> _What the task requires_
Exclude the pictures from your copy, and reproduce each entry below verbatim.

________

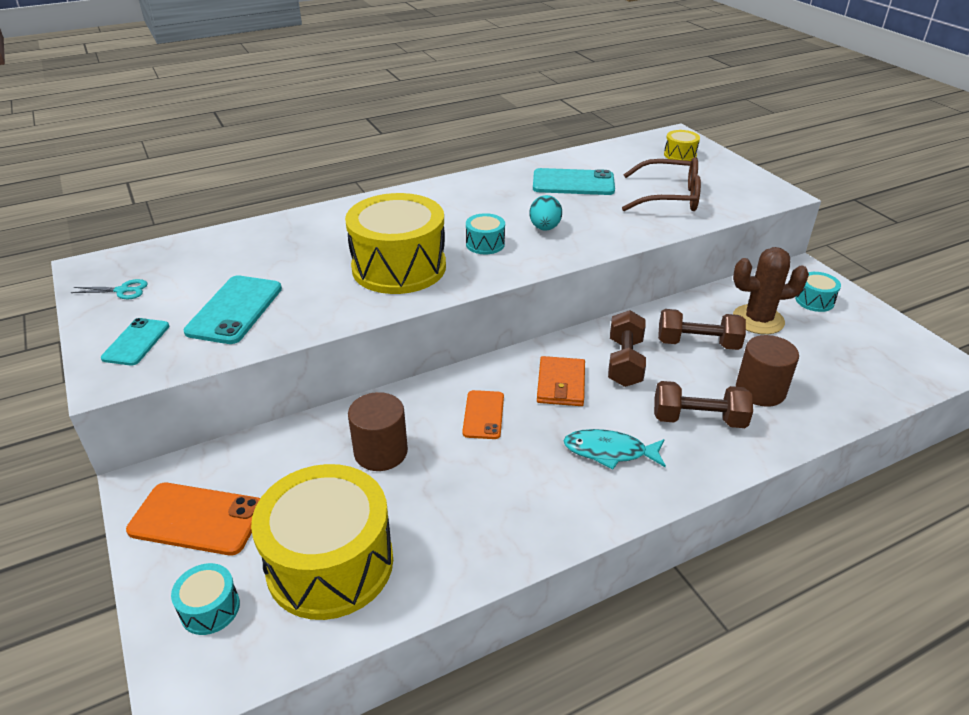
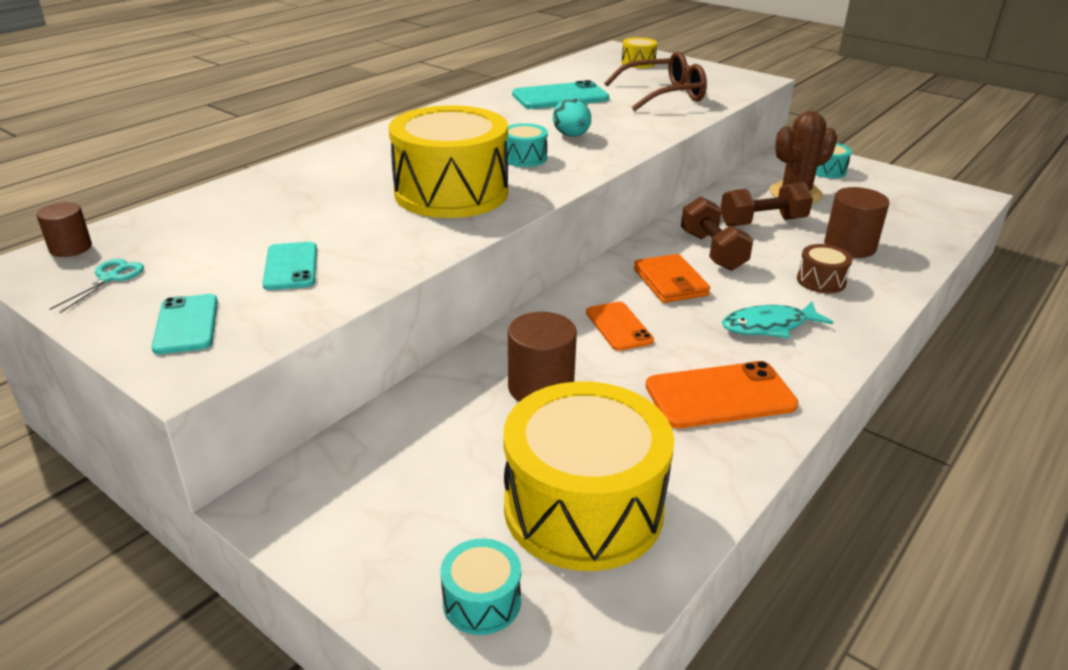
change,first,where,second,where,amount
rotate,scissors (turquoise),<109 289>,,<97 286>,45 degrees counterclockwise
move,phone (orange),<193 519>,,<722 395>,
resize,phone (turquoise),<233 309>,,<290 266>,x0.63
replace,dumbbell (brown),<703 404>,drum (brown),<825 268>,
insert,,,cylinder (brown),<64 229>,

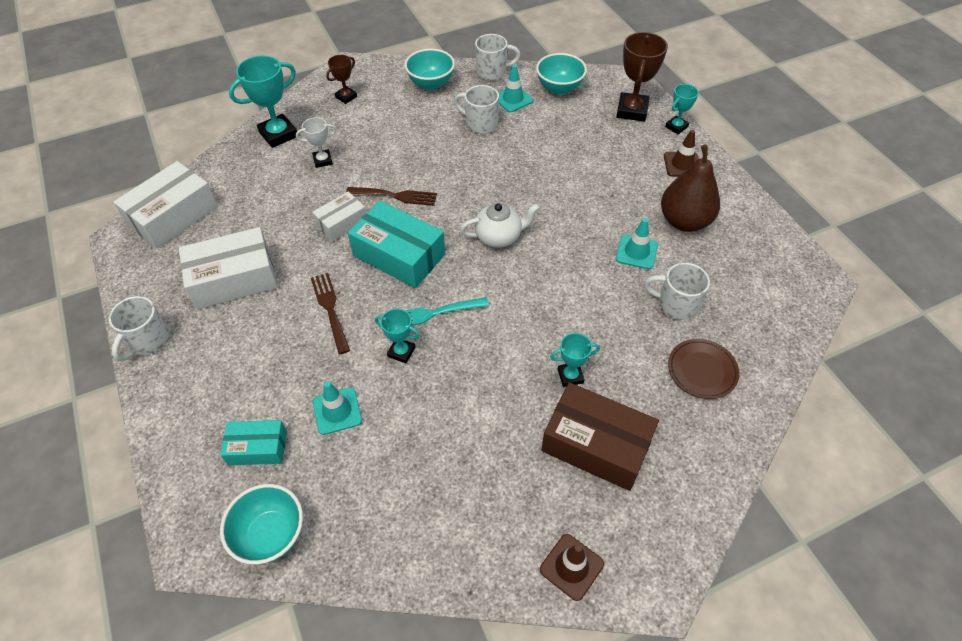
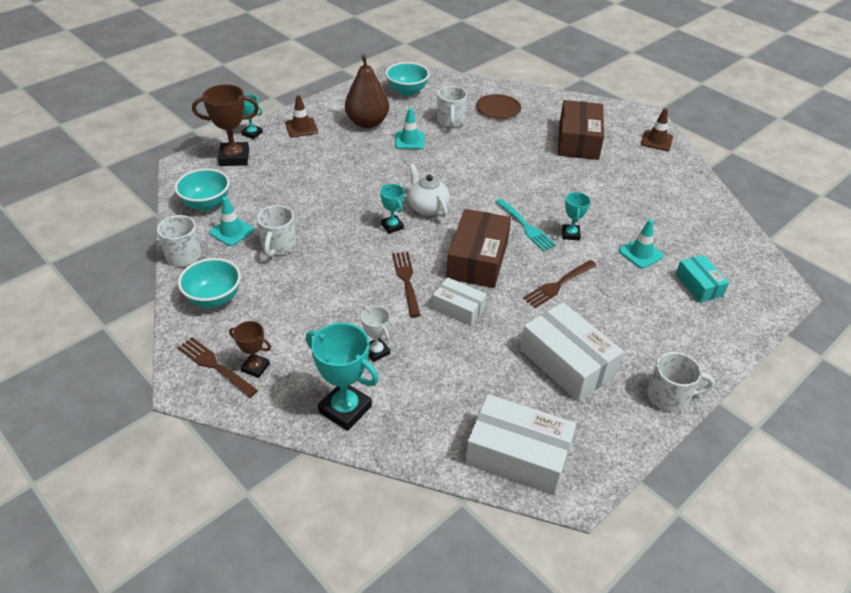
change,first,where,second,where,amount
move,bowl (turquoise),<261 524>,,<408 79>,
recolor,box (turquoise),<396 244>,box (brown),<479 248>,
move,trophy (turquoise),<575 360>,,<392 209>,
insert,,,fork (brown),<217 367>,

________

> _Your solution_
change,first,where,second,where,amount
rotate,scissors (turquoise),<109 289>,,<97 286>,45 degrees counterclockwise
move,phone (orange),<193 519>,,<722 395>,
resize,phone (turquoise),<233 309>,,<290 266>,x0.63
replace,dumbbell (brown),<703 404>,drum (brown),<825 268>,
insert,,,cylinder (brown),<64 229>,

change,first,where,second,where,amount
move,bowl (turquoise),<261 524>,,<408 79>,
recolor,box (turquoise),<396 244>,box (brown),<479 248>,
move,trophy (turquoise),<575 360>,,<392 209>,
insert,,,fork (brown),<217 367>,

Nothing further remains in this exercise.